(Spatial reasoning data)
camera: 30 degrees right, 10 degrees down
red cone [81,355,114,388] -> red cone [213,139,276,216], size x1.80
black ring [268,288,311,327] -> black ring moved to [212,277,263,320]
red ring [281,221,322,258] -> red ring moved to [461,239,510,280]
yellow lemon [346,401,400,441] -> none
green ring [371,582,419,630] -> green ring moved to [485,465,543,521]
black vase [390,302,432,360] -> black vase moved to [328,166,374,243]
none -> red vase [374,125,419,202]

--

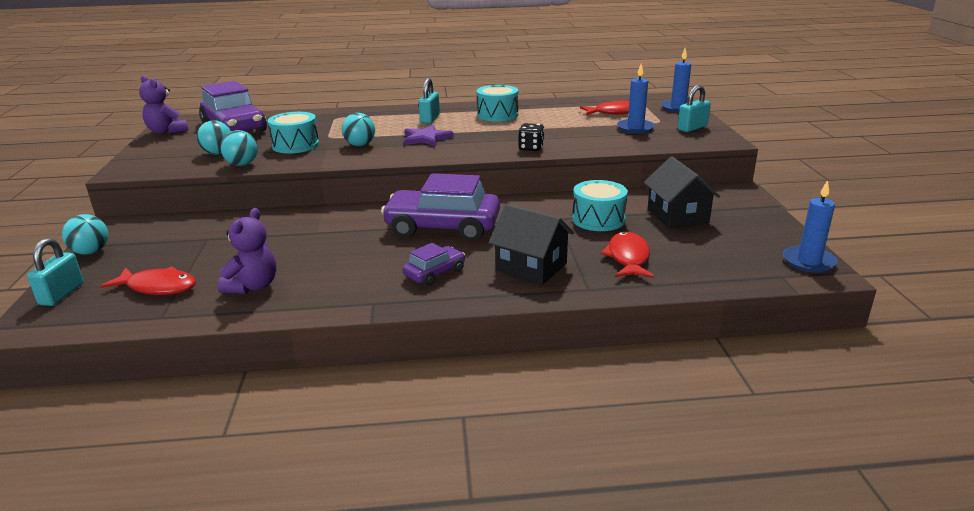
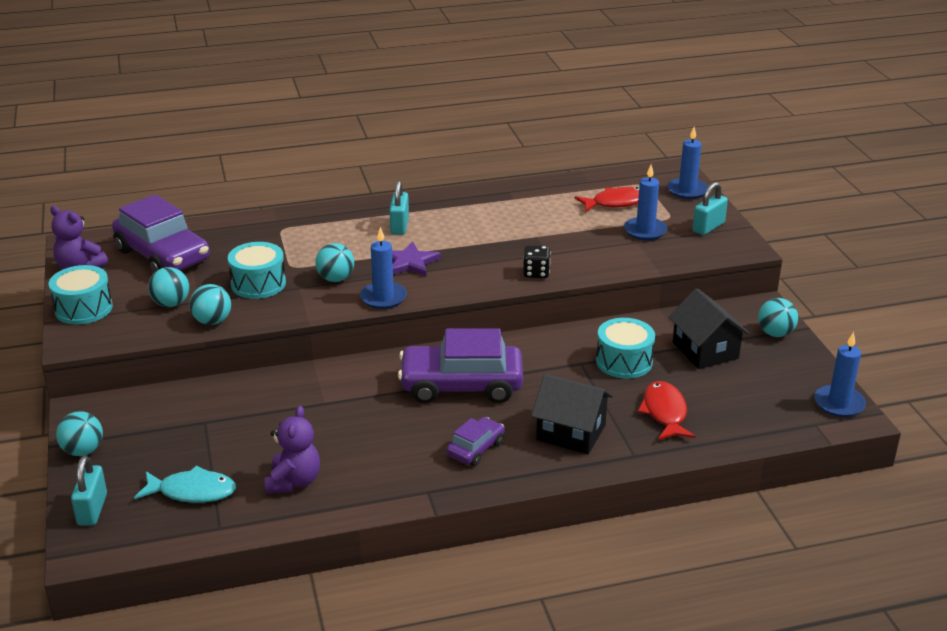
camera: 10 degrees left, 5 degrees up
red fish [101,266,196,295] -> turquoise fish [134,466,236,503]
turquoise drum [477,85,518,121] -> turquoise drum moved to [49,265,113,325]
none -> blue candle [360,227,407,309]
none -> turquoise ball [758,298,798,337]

## [What the task asks]
Extract from the records above the lines from the one containing "none -> blue candle [360,227,407,309]" to the one containing "none -> turquoise ball [758,298,798,337]", both lines included, exactly as they appear and with nothing else.

## [Result for this exercise]
none -> blue candle [360,227,407,309]
none -> turquoise ball [758,298,798,337]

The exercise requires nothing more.